**Job:** All lines below containing the string "brick" are to be copied.

**Given data:**

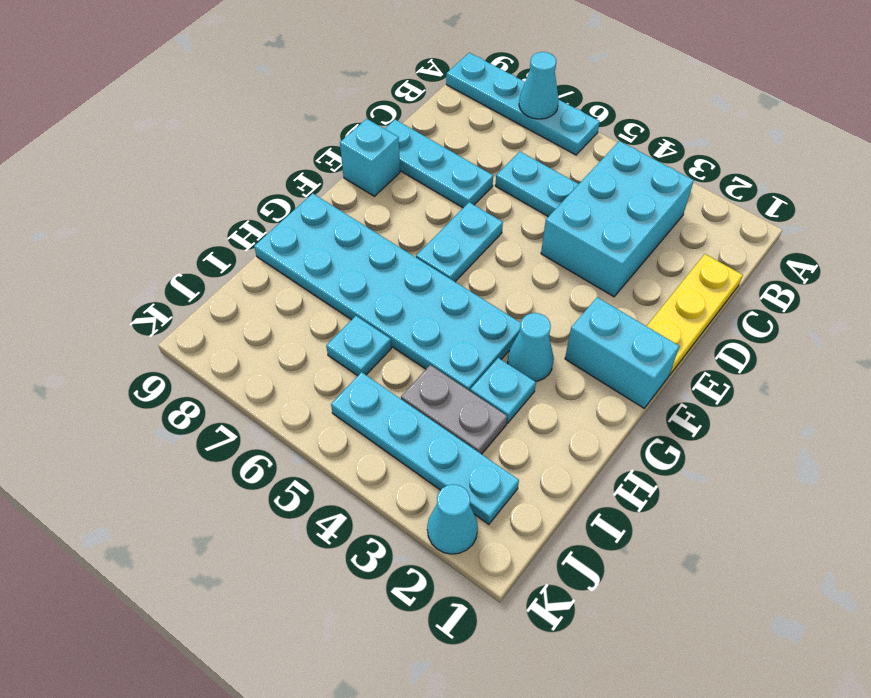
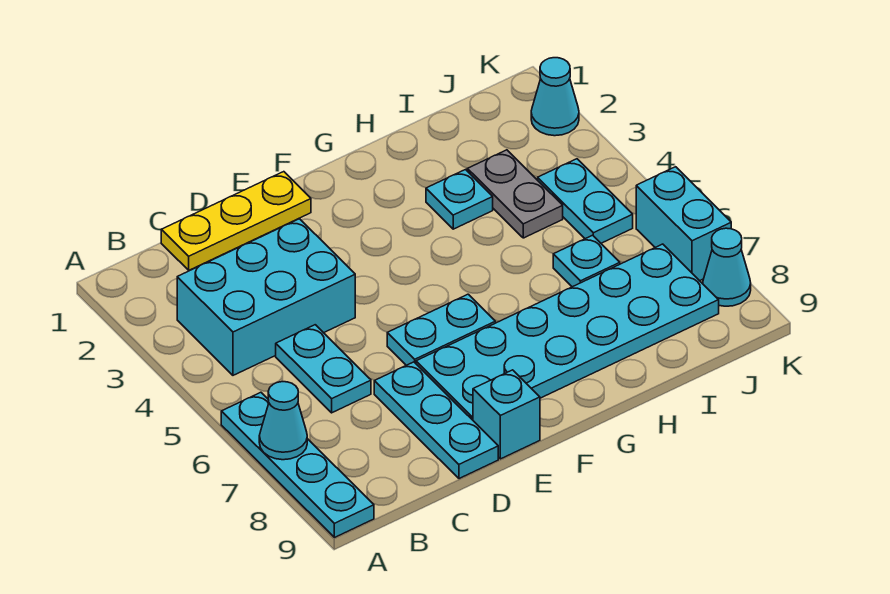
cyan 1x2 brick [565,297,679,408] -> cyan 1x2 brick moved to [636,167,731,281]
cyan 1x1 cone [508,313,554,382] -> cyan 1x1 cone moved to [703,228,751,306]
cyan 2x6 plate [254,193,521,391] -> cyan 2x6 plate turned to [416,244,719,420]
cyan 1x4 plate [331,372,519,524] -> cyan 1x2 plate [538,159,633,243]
--
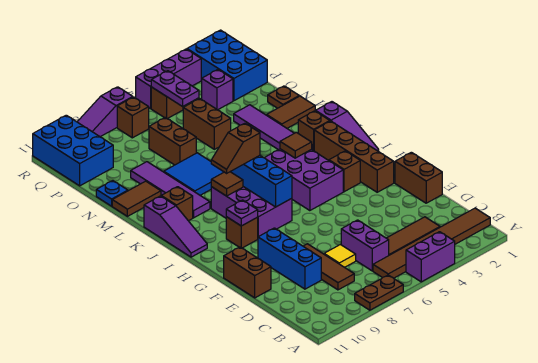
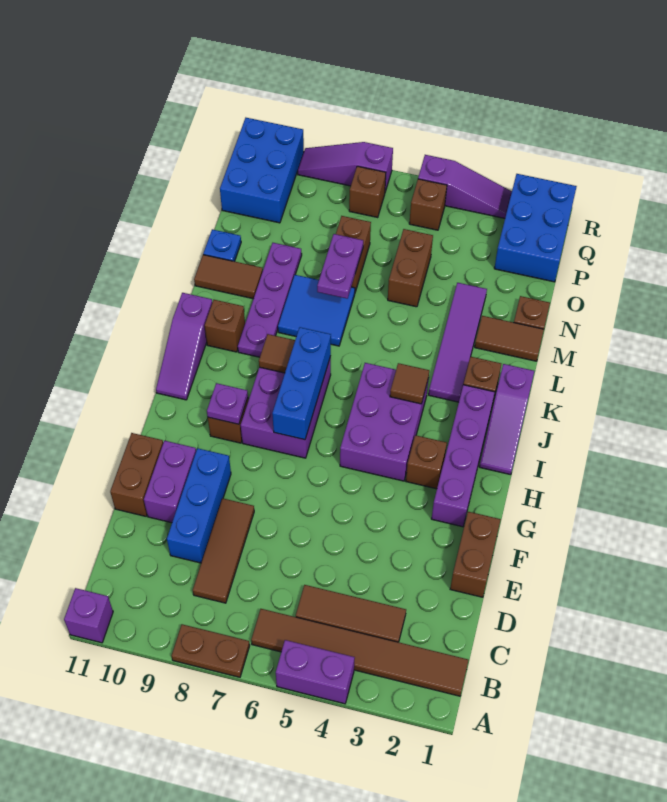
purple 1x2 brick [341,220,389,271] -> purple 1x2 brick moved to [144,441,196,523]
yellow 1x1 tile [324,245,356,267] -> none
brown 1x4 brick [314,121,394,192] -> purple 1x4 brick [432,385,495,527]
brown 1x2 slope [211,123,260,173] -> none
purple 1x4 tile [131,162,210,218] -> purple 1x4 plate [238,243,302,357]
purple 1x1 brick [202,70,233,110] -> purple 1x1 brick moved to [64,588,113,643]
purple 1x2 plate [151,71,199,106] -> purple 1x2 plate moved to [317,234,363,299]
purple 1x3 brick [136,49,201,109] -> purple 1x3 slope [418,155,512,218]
==
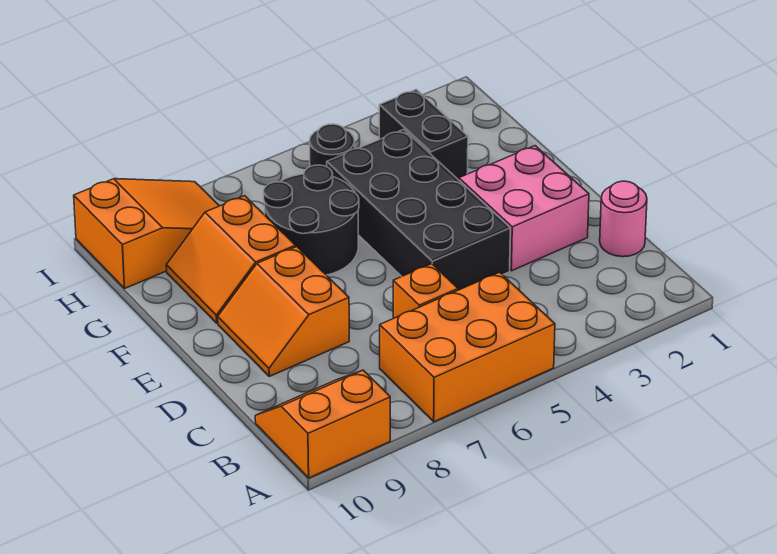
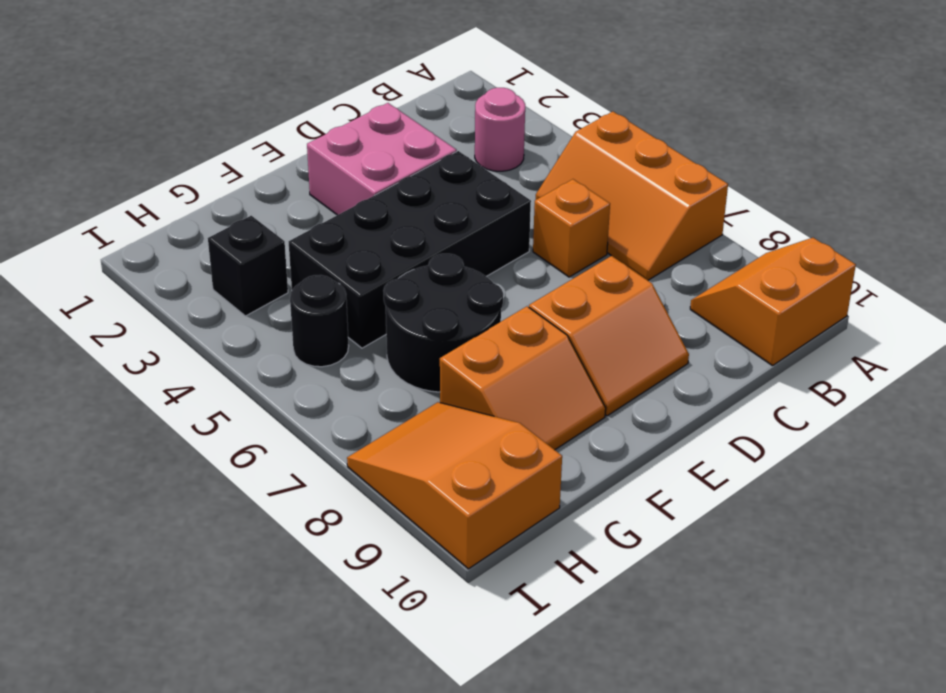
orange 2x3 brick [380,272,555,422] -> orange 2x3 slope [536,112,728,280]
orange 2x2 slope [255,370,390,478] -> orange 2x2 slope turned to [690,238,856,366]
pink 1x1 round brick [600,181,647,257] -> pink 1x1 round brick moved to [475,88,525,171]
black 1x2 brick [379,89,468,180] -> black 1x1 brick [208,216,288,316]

**Answer for the task:**
cyan 1x2 brick [565,297,679,408] -> cyan 1x2 brick moved to [636,167,731,281]
purple 1x2 brick [341,220,389,271] -> purple 1x2 brick moved to [144,441,196,523]
brown 1x4 brick [314,121,394,192] -> purple 1x4 brick [432,385,495,527]
purple 1x1 brick [202,70,233,110] -> purple 1x1 brick moved to [64,588,113,643]
purple 1x3 brick [136,49,201,109] -> purple 1x3 slope [418,155,512,218]
orange 2x3 brick [380,272,555,422] -> orange 2x3 slope [536,112,728,280]
pink 1x1 round brick [600,181,647,257] -> pink 1x1 round brick moved to [475,88,525,171]
black 1x2 brick [379,89,468,180] -> black 1x1 brick [208,216,288,316]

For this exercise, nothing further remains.